== DATA LISTING

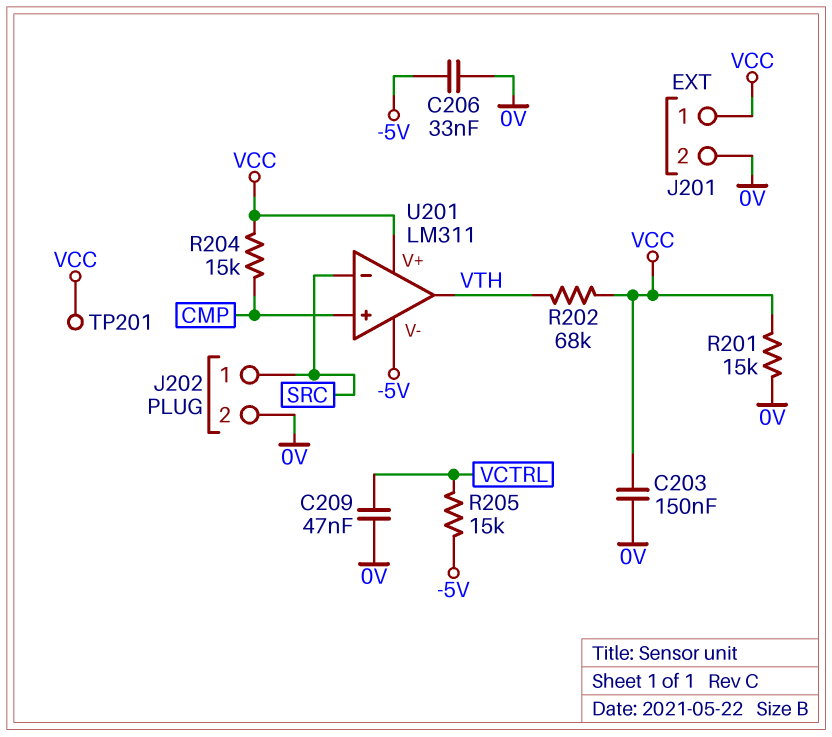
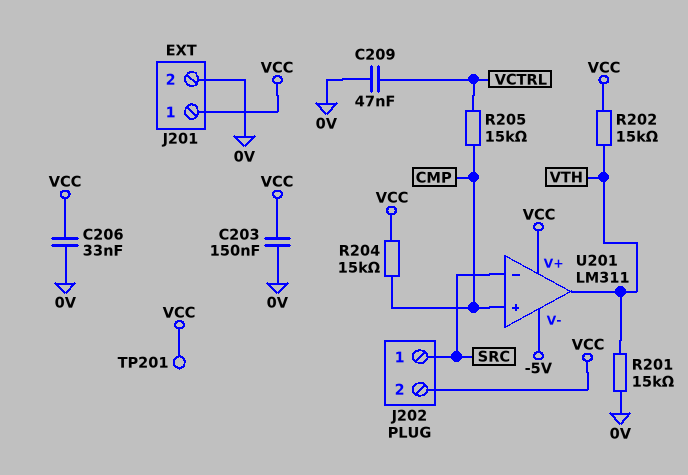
C206: 33nF (-5V, 0V) -> 33nF (0V, VCC)
J202 pin 2: 0V -> VCC
R201: 15k (0V, VCC) -> 15k (0V, VTH)
R202: 68k (VCC, VTH) -> 15k (VCC, VTH)
R205: 15k (-5V, VCTRL) -> 15k (CMP, VCTRL)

====

AIM OF THE EXERCISE: An exact restatement of the lines from the one with "J202 pin 2: 0V -> VCC" through the last line of the data is the only acceptable answer.

WRITTEN REPLY:
J202 pin 2: 0V -> VCC
R201: 15k (0V, VCC) -> 15k (0V, VTH)
R202: 68k (VCC, VTH) -> 15k (VCC, VTH)
R205: 15k (-5V, VCTRL) -> 15k (CMP, VCTRL)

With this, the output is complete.